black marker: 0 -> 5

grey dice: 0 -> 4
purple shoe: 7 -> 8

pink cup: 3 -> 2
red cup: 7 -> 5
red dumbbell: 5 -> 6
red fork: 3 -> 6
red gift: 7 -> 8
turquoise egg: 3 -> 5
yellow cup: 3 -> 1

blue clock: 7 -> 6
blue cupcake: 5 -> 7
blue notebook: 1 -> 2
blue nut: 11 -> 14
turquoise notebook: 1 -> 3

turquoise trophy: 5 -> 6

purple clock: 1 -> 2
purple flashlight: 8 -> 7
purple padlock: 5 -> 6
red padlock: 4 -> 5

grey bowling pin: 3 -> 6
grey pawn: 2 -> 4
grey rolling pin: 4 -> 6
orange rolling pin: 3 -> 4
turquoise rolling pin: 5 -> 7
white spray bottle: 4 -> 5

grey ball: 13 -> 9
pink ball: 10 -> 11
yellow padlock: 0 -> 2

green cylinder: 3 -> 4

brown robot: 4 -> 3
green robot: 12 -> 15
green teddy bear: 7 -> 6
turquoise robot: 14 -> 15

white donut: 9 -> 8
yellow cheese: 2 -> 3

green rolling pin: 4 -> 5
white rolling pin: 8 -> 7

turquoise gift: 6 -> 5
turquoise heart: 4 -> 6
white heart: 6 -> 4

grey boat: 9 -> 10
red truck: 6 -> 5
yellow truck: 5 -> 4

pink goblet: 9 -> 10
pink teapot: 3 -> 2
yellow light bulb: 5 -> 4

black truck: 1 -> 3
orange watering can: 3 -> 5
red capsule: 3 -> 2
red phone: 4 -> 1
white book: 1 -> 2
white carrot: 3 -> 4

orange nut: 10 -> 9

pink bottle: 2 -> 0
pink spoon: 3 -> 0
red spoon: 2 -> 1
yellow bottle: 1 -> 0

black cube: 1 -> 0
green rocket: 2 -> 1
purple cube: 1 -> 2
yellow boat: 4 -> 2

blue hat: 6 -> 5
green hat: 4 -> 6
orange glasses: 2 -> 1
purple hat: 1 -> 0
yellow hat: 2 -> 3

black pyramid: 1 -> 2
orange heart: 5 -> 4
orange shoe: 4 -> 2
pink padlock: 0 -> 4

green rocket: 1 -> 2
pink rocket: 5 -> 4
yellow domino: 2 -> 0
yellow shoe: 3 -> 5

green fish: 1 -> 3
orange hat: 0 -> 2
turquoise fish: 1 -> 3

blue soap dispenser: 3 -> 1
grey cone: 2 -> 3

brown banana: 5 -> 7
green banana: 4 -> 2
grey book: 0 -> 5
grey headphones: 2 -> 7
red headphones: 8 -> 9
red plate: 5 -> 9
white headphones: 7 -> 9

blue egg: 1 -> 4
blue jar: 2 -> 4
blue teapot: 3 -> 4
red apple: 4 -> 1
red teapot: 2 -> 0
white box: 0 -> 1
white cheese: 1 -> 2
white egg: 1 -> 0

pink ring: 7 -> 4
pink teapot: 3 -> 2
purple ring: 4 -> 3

Exercise instructions = Copy each line of the listing above that includes the word "purple".

Reply =
purple shoe: 7 -> 8
purple clock: 1 -> 2
purple flashlight: 8 -> 7
purple padlock: 5 -> 6
purple cube: 1 -> 2
purple hat: 1 -> 0
purple ring: 4 -> 3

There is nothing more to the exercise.